Work instructions: Below are some entries. Return exactly the lines from the one with "(499, 221) = (461, 333): black" through the final line, leaving out any pictures.

(Entries taken from a collection)

'''

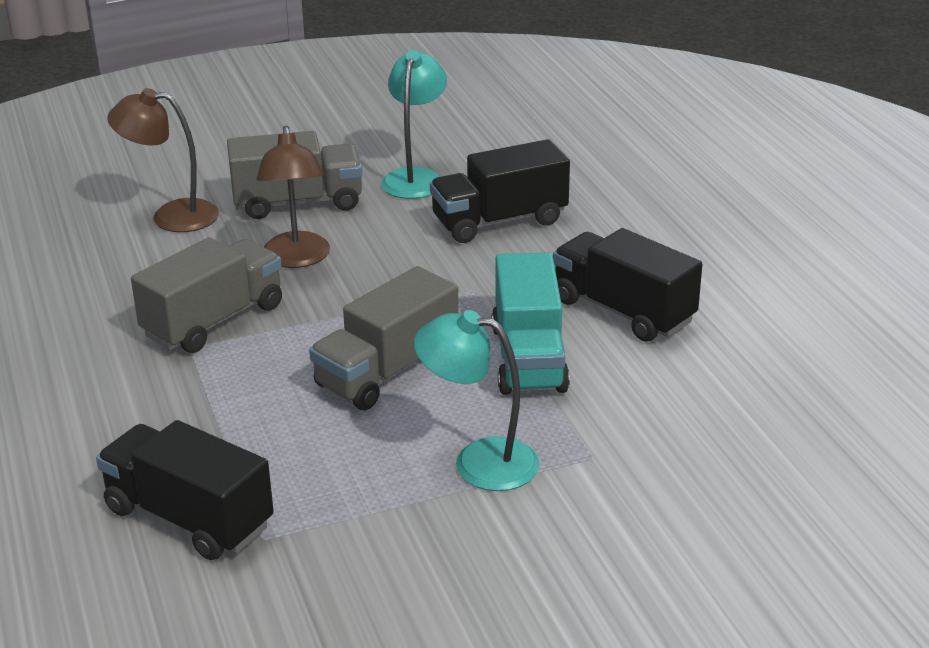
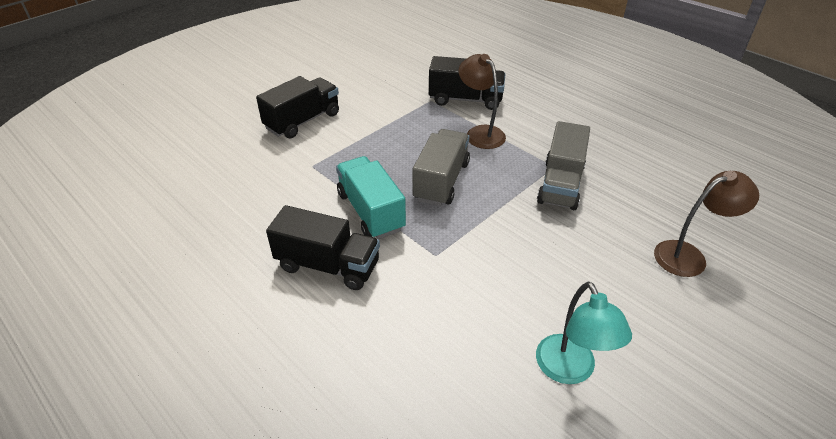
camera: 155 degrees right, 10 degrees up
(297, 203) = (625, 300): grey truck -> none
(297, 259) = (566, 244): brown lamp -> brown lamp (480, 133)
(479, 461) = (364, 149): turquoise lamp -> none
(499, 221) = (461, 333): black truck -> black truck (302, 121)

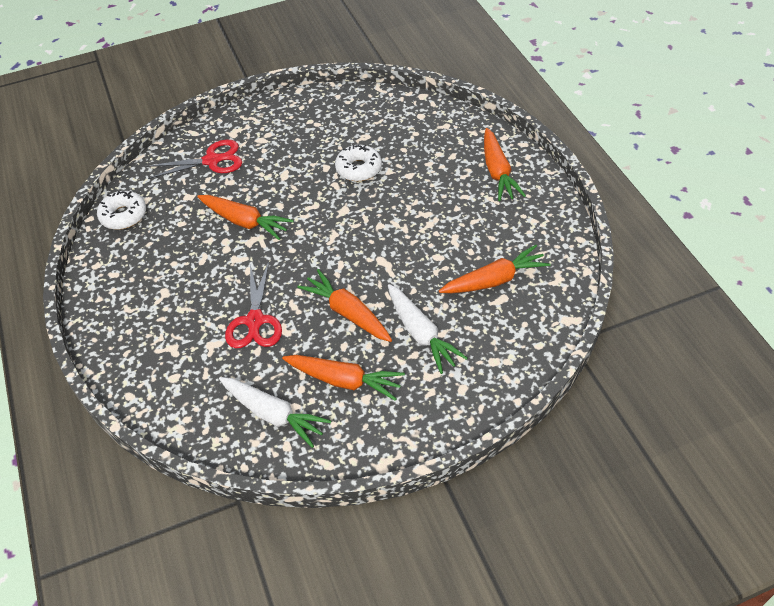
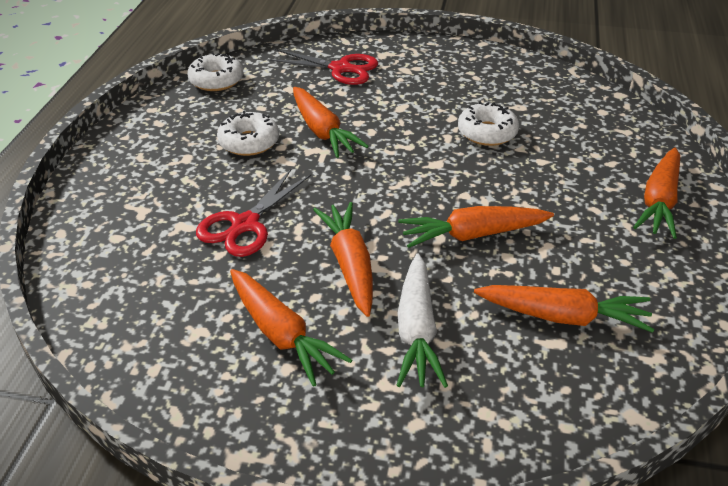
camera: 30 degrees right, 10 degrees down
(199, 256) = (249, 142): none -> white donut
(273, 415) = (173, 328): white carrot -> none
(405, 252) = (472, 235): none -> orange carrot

'''

Solution to the problem:
(499, 221) = (461, 333): black truck -> black truck (302, 121)

camera: 30 degrees right, 10 degrees down
(199, 256) = (249, 142): none -> white donut
(273, 415) = (173, 328): white carrot -> none
(405, 252) = (472, 235): none -> orange carrot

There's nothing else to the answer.